__Exercise brief__.
Extract all lines in the data that contain the word "BARO".

__Data listing__.
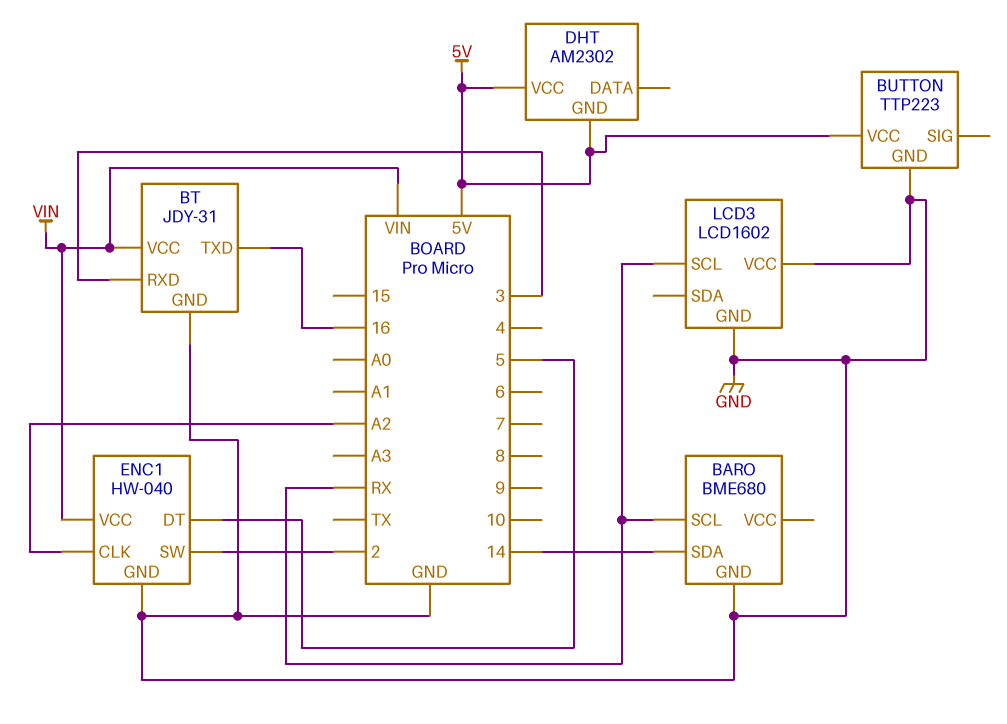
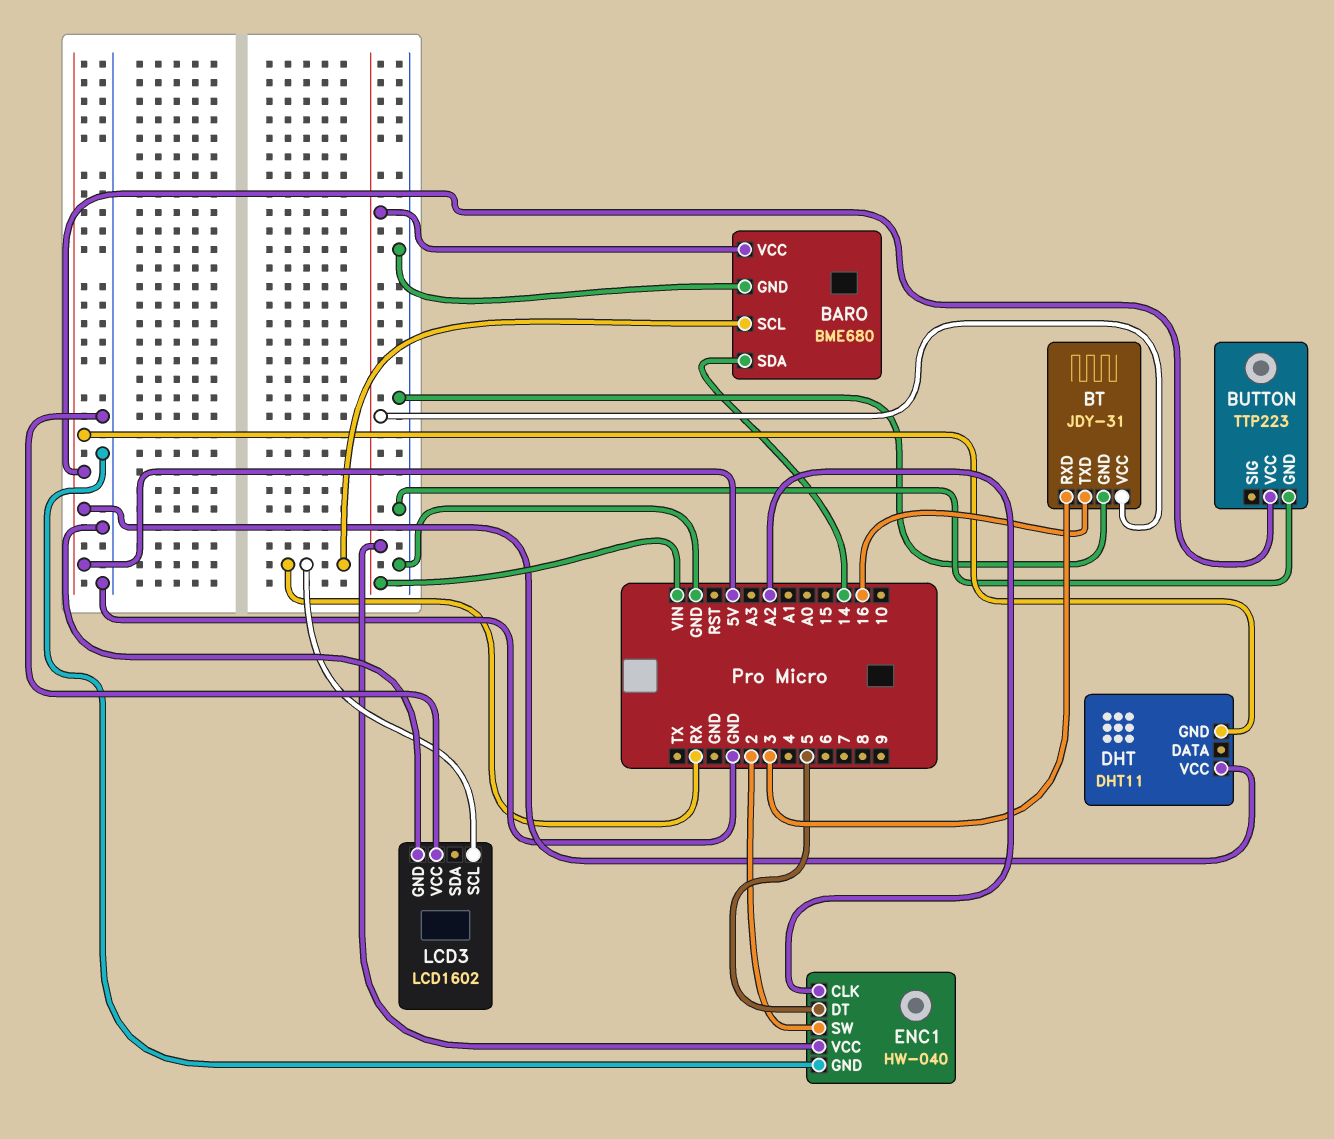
BARO pin VCC: none -> VIN
DHT: AM2302 -> DHT11

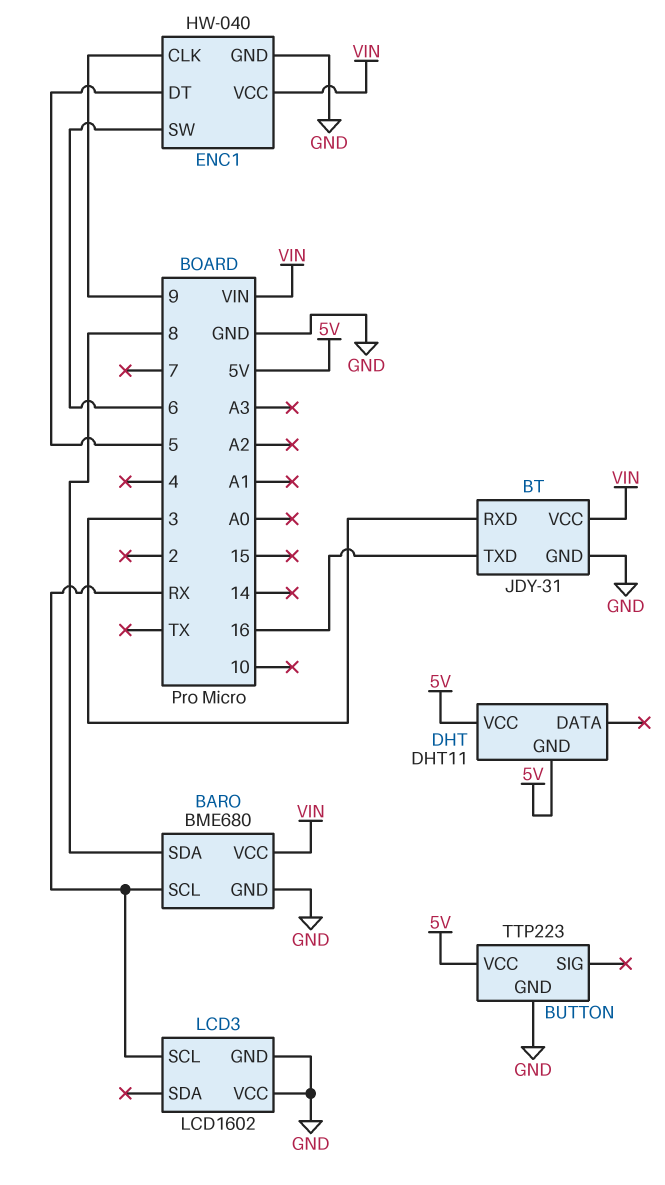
BARO pin SDA: 14 -> 8
ENC1 pin CLK: A2 -> 9
ENC1 pin SW: 2 -> 6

__Problem solution__.
BARO pin VCC: none -> VIN
BARO pin SDA: 14 -> 8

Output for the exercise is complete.